- **Record excerpts**:

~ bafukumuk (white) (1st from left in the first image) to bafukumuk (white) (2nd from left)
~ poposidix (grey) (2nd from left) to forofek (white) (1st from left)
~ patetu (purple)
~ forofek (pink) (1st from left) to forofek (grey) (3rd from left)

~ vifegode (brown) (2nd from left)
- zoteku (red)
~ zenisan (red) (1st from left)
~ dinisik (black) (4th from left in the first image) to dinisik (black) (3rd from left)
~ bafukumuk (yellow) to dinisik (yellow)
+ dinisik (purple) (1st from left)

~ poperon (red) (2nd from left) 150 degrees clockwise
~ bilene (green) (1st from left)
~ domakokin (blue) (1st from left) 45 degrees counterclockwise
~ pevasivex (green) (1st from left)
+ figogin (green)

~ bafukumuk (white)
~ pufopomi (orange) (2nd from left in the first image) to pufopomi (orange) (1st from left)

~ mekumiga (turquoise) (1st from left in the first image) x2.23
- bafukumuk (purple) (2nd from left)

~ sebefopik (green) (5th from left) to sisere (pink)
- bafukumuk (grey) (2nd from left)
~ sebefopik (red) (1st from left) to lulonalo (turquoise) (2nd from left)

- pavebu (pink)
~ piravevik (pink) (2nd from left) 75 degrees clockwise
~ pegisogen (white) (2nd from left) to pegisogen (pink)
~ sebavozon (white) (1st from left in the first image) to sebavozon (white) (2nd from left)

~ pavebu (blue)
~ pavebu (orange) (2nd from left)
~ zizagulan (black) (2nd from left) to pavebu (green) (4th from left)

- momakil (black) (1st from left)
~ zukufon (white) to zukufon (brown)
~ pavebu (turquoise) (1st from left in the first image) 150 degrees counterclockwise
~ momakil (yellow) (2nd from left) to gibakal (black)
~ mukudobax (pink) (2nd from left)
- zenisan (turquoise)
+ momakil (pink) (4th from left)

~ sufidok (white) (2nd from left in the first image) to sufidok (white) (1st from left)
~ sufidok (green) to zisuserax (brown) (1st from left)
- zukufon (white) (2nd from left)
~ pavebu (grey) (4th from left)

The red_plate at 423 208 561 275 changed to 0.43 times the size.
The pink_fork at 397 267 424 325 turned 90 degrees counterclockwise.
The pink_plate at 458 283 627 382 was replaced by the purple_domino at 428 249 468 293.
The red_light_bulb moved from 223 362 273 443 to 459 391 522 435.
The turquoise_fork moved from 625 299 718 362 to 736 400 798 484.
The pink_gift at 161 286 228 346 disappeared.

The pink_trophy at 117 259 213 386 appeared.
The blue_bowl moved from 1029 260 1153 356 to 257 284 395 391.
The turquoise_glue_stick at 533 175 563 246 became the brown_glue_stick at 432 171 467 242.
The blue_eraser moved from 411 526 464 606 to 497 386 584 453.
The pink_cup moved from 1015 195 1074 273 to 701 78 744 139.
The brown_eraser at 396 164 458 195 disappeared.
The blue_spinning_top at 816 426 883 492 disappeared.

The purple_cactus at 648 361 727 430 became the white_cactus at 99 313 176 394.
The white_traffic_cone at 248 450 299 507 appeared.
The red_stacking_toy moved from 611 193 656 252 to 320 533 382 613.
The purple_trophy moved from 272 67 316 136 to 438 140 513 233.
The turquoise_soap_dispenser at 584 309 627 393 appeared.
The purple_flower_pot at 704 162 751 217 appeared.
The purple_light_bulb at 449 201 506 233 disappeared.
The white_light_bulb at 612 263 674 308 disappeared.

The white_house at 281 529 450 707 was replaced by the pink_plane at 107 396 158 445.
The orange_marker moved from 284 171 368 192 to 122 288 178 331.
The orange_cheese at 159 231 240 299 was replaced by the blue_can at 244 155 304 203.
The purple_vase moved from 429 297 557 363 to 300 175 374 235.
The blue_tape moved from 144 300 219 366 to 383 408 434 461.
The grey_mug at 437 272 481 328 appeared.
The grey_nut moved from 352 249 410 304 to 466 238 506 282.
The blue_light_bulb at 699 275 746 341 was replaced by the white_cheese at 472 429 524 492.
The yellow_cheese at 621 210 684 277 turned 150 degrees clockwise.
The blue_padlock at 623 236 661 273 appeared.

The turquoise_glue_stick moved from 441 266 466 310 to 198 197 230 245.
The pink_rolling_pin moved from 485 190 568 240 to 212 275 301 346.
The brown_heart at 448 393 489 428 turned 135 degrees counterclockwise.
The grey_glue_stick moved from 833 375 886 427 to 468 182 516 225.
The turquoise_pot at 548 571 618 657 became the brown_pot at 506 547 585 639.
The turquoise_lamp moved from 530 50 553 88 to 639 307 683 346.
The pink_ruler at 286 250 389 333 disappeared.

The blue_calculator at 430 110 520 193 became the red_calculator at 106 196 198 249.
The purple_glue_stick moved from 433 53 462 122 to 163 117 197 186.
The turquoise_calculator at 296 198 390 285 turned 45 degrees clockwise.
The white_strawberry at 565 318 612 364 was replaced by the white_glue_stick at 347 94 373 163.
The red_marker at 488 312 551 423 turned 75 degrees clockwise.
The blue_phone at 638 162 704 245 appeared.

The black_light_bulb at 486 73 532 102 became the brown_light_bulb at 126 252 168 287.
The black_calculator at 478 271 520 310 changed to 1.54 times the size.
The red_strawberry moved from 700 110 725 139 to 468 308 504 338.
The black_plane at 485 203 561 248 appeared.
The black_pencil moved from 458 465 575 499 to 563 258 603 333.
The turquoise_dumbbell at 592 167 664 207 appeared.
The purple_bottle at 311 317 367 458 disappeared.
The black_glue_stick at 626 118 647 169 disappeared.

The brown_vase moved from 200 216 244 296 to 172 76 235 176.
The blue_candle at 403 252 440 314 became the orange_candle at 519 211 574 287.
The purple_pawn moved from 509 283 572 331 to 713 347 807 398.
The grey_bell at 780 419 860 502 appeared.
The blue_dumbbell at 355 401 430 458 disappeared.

- **Task to complete**:
Your answer must be the full set of entries, copied exactly.

- **Solution below**:
~ bafukumuk (white) (1st from left in the first image) to bafukumuk (white) (2nd from left)
~ poposidix (grey) (2nd from left) to forofek (white) (1st from left)
~ patetu (purple)
~ forofek (pink) (1st from left) to forofek (grey) (3rd from left)

~ vifegode (brown) (2nd from left)
- zoteku (red)
~ zenisan (red) (1st from left)
~ dinisik (black) (4th from left in the first image) to dinisik (black) (3rd from left)
~ bafukumuk (yellow) to dinisik (yellow)
+ dinisik (purple) (1st from left)

~ poperon (red) (2nd from left) 150 degrees clockwise
~ bilene (green) (1st from left)
~ domakokin (blue) (1st from left) 45 degrees counterclockwise
~ pevasivex (green) (1st from left)
+ figogin (green)

~ bafukumuk (white)
~ pufopomi (orange) (2nd from left in the first image) to pufopomi (orange) (1st from left)

~ mekumiga (turquoise) (1st from left in the first image) x2.23
- bafukumuk (purple) (2nd from left)

~ sebefopik (green) (5th from left) to sisere (pink)
- bafukumuk (grey) (2nd from left)
~ sebefopik (red) (1st from left) to lulonalo (turquoise) (2nd from left)

- pavebu (pink)
~ piravevik (pink) (2nd from left) 75 degrees clockwise
~ pegisogen (white) (2nd from left) to pegisogen (pink)
~ sebavozon (white) (1st from left in the first image) to sebavozon (white) (2nd from left)

~ pavebu (blue)
~ pavebu (orange) (2nd from left)
~ zizagulan (black) (2nd from left) to pavebu (green) (4th from left)

- momakil (black) (1st from left)
~ zukufon (white) to zukufon (brown)
~ pavebu (turquoise) (1st from left in the first image) 150 degrees counterclockwise
~ momakil (yellow) (2nd from left) to gibakal (black)
~ mukudobax (pink) (2nd from left)
- zenisan (turquoise)
+ momakil (pink) (4th from left)

~ sufidok (white) (2nd from left in the first image) to sufidok (white) (1st from left)
~ sufidok (green) to zisuserax (brown) (1st from left)
- zukufon (white) (2nd from left)
~ pavebu (grey) (4th from left)

The red_plate at 423 208 561 275 changed to 0.43 times the size.
The pink_fork at 397 267 424 325 turned 90 degrees counterclockwise.
The pink_plate at 458 283 627 382 was replaced by the purple_domino at 428 249 468 293.
The red_light_bulb moved from 223 362 273 443 to 459 391 522 435.
The turquoise_fork moved from 625 299 718 362 to 736 400 798 484.
The pink_gift at 161 286 228 346 disappeared.

The pink_trophy at 117 259 213 386 appeared.
The blue_bowl moved from 1029 260 1153 356 to 257 284 395 391.
The turquoise_glue_stick at 533 175 563 246 became the brown_glue_stick at 432 171 467 242.
The blue_eraser moved from 411 526 464 606 to 497 386 584 453.
The pink_cup moved from 1015 195 1074 273 to 701 78 744 139.
The brown_eraser at 396 164 458 195 disappeared.
The blue_spinning_top at 816 426 883 492 disappeared.

The purple_cactus at 648 361 727 430 became the white_cactus at 99 313 176 394.
The white_traffic_cone at 248 450 299 507 appeared.
The red_stacking_toy moved from 611 193 656 252 to 320 533 382 613.
The purple_trophy moved from 272 67 316 136 to 438 140 513 233.
The turquoise_soap_dispenser at 584 309 627 393 appeared.
The purple_flower_pot at 704 162 751 217 appeared.
The purple_light_bulb at 449 201 506 233 disappeared.
The white_light_bulb at 612 263 674 308 disappeared.

The white_house at 281 529 450 707 was replaced by the pink_plane at 107 396 158 445.
The orange_marker moved from 284 171 368 192 to 122 288 178 331.
The orange_cheese at 159 231 240 299 was replaced by the blue_can at 244 155 304 203.
The purple_vase moved from 429 297 557 363 to 300 175 374 235.
The blue_tape moved from 144 300 219 366 to 383 408 434 461.
The grey_mug at 437 272 481 328 appeared.
The grey_nut moved from 352 249 410 304 to 466 238 506 282.
The blue_light_bulb at 699 275 746 341 was replaced by the white_cheese at 472 429 524 492.
The yellow_cheese at 621 210 684 277 turned 150 degrees clockwise.
The blue_padlock at 623 236 661 273 appeared.

The turquoise_glue_stick moved from 441 266 466 310 to 198 197 230 245.
The pink_rolling_pin moved from 485 190 568 240 to 212 275 301 346.
The brown_heart at 448 393 489 428 turned 135 degrees counterclockwise.
The grey_glue_stick moved from 833 375 886 427 to 468 182 516 225.
The turquoise_pot at 548 571 618 657 became the brown_pot at 506 547 585 639.
The turquoise_lamp moved from 530 50 553 88 to 639 307 683 346.
The pink_ruler at 286 250 389 333 disappeared.

The blue_calculator at 430 110 520 193 became the red_calculator at 106 196 198 249.
The purple_glue_stick moved from 433 53 462 122 to 163 117 197 186.
The turquoise_calculator at 296 198 390 285 turned 45 degrees clockwise.
The white_strawberry at 565 318 612 364 was replaced by the white_glue_stick at 347 94 373 163.
The red_marker at 488 312 551 423 turned 75 degrees clockwise.
The blue_phone at 638 162 704 245 appeared.

The black_light_bulb at 486 73 532 102 became the brown_light_bulb at 126 252 168 287.
The black_calculator at 478 271 520 310 changed to 1.54 times the size.
The red_strawberry moved from 700 110 725 139 to 468 308 504 338.
The black_plane at 485 203 561 248 appeared.
The black_pencil moved from 458 465 575 499 to 563 258 603 333.
The turquoise_dumbbell at 592 167 664 207 appeared.
The purple_bottle at 311 317 367 458 disappeared.
The black_glue_stick at 626 118 647 169 disappeared.

The brown_vase moved from 200 216 244 296 to 172 76 235 176.
The blue_candle at 403 252 440 314 became the orange_candle at 519 211 574 287.
The purple_pawn moved from 509 283 572 331 to 713 347 807 398.
The grey_bell at 780 419 860 502 appeared.
The blue_dumbbell at 355 401 430 458 disappeared.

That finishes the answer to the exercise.